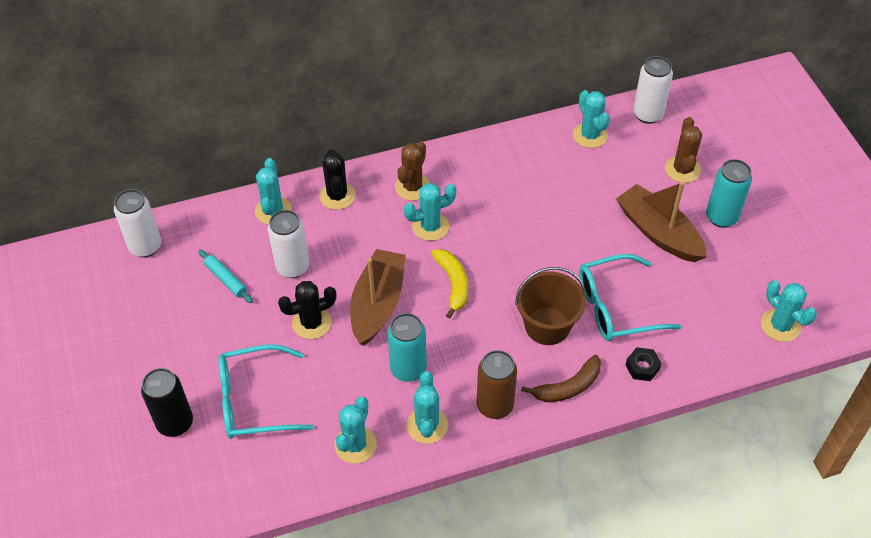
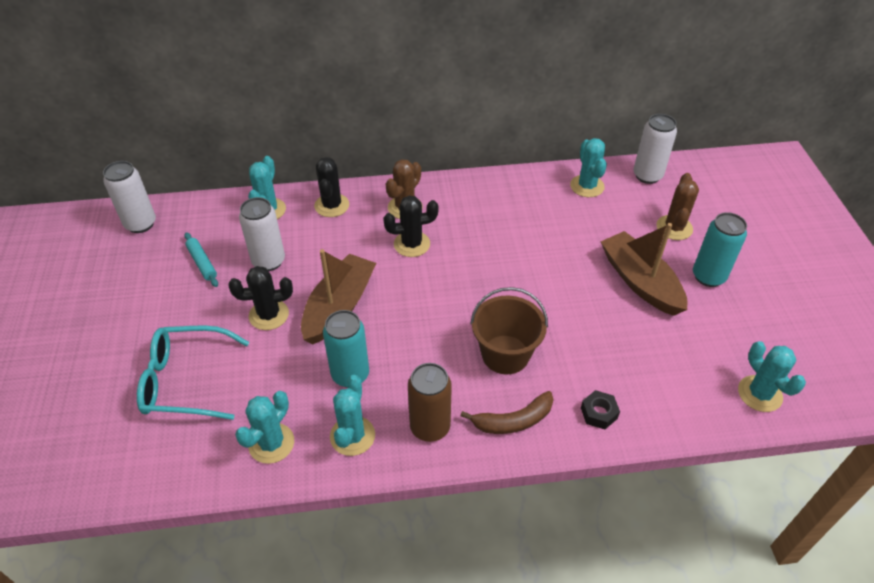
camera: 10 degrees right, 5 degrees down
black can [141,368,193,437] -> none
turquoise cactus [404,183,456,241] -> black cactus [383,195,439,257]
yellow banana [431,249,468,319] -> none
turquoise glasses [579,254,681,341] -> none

————

> _JOB ITEM_
Take the line containing "yellow banana [431,249,468,319] -> none" as the start and the last line of the data as the end, and reproduce that range exactly.

> _YOUR RESPONSE_
yellow banana [431,249,468,319] -> none
turquoise glasses [579,254,681,341] -> none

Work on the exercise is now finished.